Collection entries
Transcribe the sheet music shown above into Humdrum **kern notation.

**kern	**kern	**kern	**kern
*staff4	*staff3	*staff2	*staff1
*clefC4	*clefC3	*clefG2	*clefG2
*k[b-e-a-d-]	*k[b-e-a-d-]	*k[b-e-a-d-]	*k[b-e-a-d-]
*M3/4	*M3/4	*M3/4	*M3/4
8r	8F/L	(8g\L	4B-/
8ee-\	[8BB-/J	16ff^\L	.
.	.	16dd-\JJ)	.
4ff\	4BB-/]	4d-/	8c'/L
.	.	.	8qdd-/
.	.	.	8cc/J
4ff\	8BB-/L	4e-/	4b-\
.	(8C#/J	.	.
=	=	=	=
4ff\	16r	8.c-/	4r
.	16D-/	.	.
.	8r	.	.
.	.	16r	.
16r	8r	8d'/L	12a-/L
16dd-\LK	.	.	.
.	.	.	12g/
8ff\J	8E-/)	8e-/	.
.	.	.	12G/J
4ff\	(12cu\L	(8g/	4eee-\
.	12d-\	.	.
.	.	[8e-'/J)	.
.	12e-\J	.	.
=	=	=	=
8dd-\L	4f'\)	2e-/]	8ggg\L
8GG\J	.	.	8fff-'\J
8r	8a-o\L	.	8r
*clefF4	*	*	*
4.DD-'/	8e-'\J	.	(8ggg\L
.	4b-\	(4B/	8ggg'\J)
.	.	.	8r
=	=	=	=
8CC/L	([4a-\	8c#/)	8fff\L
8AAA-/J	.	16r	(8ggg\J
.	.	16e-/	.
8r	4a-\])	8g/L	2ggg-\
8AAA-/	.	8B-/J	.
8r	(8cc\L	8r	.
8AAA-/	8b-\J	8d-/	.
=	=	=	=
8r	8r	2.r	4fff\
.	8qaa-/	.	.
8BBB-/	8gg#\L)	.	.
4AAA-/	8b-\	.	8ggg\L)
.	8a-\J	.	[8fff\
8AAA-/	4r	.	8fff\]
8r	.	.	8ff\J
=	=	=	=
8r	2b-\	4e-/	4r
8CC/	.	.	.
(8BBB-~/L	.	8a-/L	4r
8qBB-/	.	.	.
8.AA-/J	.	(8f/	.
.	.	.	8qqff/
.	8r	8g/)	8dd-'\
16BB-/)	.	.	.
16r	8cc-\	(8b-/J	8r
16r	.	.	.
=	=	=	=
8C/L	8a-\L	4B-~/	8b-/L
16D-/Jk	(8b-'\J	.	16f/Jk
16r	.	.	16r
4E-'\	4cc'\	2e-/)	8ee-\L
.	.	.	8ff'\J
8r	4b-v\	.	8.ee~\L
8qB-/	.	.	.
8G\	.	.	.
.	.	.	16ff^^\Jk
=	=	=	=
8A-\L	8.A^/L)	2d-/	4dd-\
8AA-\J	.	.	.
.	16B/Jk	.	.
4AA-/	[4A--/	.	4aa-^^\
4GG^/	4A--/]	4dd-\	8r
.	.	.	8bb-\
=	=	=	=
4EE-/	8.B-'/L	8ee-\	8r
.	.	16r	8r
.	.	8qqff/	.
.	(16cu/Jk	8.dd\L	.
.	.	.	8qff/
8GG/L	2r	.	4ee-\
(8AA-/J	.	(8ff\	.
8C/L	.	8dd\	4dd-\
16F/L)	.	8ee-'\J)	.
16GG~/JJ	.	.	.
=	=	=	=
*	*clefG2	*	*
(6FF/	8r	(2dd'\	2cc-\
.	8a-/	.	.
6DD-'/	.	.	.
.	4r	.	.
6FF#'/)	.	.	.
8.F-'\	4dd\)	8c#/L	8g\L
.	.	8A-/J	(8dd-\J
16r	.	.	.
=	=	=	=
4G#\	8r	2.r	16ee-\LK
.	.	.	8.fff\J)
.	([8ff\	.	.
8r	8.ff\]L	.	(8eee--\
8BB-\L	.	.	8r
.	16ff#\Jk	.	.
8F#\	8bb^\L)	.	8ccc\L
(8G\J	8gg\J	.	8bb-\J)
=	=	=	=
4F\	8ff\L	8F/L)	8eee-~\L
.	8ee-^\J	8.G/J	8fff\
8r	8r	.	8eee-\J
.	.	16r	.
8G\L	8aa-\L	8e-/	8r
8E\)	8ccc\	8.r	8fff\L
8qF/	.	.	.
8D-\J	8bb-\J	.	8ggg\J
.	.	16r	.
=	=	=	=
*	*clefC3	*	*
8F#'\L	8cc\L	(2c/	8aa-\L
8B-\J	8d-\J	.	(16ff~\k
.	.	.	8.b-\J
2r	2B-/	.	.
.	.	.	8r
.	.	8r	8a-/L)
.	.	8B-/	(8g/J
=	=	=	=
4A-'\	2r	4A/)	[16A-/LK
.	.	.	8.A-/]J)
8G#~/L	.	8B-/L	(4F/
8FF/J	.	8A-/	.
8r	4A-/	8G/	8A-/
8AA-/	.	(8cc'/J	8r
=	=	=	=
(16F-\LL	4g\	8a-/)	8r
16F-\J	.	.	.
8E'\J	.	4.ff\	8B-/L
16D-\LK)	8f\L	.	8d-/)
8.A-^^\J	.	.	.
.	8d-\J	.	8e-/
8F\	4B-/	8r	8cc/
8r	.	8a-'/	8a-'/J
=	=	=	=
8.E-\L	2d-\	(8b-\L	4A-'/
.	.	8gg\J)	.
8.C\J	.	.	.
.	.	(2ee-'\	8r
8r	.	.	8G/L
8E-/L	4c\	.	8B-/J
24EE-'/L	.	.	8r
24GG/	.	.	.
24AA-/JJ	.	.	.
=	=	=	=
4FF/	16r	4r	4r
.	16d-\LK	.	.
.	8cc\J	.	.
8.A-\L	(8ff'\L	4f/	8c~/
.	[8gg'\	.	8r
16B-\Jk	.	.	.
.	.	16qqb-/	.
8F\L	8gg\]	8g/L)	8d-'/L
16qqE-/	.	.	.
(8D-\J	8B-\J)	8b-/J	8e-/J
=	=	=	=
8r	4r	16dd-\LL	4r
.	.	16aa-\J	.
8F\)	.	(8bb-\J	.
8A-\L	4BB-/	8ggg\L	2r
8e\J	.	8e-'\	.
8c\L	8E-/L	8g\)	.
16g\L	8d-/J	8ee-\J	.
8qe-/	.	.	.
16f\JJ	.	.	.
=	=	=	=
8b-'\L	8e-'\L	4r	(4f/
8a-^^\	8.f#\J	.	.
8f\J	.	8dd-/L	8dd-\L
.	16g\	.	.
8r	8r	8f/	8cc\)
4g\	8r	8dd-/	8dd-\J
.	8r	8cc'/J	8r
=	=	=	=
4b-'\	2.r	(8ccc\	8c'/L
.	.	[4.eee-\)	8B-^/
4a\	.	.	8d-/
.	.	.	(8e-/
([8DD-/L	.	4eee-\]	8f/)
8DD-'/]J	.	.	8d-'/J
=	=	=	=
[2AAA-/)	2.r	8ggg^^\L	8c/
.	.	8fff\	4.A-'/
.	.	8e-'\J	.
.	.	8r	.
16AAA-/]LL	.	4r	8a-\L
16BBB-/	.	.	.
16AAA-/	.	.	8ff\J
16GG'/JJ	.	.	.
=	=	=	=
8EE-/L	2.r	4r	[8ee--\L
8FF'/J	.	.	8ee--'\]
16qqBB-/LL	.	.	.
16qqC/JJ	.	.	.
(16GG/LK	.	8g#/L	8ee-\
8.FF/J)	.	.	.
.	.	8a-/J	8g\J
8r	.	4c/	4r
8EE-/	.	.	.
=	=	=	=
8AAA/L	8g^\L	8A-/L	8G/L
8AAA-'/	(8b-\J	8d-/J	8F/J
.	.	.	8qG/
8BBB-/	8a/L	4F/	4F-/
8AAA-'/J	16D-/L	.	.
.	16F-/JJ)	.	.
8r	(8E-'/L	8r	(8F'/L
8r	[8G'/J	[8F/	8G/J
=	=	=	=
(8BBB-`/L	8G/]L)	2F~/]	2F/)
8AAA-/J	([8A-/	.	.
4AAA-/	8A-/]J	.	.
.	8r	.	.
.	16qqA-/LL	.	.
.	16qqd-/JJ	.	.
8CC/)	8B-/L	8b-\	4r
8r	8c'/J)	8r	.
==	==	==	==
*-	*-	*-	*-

Aim of the task: Gather every line of the material above that contains the string "kern", and copy each one in full.

The reply:
Transcribe the sheet music shown above into Humdrum **kern notation.
**kern	**kern	**kern	**kern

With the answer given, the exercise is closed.